- _TASK OBJECTIVE_:
Output, without alteration, the first line of the entries and each line after it, stopping with the line that contains "D5: diode (A".

Start of EXERCISE MATERIALS

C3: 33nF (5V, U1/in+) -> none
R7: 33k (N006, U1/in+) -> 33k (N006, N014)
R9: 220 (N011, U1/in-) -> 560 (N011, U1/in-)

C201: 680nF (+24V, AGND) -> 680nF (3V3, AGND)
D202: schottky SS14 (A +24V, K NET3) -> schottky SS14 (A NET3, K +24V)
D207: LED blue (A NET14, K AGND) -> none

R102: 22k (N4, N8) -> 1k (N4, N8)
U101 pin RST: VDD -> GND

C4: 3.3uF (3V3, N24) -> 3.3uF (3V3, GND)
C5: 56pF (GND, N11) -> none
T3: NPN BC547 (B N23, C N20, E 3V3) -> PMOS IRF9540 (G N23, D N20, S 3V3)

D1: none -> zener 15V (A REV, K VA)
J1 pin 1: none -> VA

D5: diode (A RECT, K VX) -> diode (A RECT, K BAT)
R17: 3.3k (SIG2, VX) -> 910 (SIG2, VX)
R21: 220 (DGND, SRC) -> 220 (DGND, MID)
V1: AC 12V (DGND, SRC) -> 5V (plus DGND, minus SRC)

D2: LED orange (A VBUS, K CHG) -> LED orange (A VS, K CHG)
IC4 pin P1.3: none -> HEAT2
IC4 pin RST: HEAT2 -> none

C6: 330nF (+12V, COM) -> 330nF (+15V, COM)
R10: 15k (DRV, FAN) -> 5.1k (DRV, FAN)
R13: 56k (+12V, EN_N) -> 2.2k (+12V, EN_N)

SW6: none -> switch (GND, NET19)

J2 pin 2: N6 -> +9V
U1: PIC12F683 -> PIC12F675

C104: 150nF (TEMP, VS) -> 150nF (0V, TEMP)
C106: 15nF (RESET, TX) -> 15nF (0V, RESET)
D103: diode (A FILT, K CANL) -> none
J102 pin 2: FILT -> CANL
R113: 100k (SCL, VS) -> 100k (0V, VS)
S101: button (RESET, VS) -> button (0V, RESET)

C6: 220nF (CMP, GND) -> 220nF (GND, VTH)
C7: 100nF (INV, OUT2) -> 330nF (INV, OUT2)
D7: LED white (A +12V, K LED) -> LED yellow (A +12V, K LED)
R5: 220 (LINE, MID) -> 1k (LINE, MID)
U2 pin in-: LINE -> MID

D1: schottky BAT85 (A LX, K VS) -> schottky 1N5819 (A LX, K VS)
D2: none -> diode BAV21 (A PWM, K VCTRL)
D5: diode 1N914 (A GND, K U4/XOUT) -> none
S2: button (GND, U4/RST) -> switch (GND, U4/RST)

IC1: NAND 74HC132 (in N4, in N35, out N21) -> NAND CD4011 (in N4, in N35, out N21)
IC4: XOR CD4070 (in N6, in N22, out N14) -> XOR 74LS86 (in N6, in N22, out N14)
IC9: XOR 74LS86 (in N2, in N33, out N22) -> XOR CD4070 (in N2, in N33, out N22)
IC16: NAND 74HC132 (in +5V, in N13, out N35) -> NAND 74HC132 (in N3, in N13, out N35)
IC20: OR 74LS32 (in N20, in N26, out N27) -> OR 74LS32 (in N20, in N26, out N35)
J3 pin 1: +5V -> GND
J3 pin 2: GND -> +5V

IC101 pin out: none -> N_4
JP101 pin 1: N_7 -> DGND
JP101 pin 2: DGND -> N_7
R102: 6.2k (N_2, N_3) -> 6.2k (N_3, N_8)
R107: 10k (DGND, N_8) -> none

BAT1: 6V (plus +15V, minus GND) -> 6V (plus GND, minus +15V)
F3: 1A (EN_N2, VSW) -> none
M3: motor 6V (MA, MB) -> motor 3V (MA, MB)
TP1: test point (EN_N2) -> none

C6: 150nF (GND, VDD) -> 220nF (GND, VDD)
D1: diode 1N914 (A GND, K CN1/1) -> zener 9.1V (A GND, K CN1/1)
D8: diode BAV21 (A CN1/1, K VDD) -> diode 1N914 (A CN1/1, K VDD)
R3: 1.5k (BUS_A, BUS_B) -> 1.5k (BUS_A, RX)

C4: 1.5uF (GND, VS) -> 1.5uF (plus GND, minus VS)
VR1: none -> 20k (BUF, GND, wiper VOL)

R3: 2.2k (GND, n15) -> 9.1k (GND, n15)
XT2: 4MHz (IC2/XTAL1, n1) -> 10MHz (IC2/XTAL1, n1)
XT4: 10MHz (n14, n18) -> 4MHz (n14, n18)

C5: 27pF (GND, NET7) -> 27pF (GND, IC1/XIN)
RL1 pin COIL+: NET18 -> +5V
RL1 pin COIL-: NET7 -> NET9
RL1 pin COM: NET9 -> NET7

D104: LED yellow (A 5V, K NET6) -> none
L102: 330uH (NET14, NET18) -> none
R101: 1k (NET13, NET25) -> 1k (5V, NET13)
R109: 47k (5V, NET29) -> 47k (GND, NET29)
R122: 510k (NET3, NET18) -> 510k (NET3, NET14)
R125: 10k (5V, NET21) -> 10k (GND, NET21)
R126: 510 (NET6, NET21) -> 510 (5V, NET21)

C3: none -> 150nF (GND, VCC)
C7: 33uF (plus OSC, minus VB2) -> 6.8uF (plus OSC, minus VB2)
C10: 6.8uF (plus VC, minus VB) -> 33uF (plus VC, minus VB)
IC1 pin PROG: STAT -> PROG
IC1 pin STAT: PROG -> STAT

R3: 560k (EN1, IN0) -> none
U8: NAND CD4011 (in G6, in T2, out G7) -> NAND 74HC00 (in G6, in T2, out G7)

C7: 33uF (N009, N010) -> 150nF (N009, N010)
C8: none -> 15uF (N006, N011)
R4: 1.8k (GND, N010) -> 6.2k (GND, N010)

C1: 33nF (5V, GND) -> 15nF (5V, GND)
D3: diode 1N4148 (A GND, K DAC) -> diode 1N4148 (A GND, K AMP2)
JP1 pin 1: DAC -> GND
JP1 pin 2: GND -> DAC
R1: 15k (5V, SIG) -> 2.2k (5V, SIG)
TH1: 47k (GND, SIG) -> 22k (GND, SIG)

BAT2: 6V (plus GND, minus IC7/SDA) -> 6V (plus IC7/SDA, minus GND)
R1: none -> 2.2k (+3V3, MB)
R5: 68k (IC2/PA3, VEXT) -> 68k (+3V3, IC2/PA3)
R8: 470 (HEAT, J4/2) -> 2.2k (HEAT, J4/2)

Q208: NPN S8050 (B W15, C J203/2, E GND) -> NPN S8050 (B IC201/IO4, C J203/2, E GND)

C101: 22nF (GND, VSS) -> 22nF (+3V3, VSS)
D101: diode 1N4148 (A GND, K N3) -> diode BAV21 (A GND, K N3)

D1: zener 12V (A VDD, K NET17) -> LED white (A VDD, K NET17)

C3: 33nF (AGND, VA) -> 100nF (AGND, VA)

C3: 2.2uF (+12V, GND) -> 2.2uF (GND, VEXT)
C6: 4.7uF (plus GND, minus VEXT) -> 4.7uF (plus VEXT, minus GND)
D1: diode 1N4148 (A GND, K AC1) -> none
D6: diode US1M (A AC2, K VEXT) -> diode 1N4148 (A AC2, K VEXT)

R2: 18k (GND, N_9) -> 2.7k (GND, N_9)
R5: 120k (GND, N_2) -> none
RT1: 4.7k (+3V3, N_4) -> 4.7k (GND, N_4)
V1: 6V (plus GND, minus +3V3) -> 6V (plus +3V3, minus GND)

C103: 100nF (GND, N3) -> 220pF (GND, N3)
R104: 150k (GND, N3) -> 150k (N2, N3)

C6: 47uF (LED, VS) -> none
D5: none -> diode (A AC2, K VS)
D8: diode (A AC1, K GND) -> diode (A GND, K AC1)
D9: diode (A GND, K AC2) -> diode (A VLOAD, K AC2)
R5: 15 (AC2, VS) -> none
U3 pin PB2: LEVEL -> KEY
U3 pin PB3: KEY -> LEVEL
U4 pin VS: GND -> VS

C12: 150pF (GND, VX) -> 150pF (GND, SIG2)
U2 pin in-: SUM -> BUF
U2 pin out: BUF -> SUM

End of EXERCISE MATERIALS

- _TASK SOLUTION_:
C3: 33nF (5V, U1/in+) -> none
R7: 33k (N006, U1/in+) -> 33k (N006, N014)
R9: 220 (N011, U1/in-) -> 560 (N011, U1/in-)

C201: 680nF (+24V, AGND) -> 680nF (3V3, AGND)
D202: schottky SS14 (A +24V, K NET3) -> schottky SS14 (A NET3, K +24V)
D207: LED blue (A NET14, K AGND) -> none

R102: 22k (N4, N8) -> 1k (N4, N8)
U101 pin RST: VDD -> GND

C4: 3.3uF (3V3, N24) -> 3.3uF (3V3, GND)
C5: 56pF (GND, N11) -> none
T3: NPN BC547 (B N23, C N20, E 3V3) -> PMOS IRF9540 (G N23, D N20, S 3V3)

D1: none -> zener 15V (A REV, K VA)
J1 pin 1: none -> VA

D5: diode (A RECT, K VX) -> diode (A RECT, K BAT)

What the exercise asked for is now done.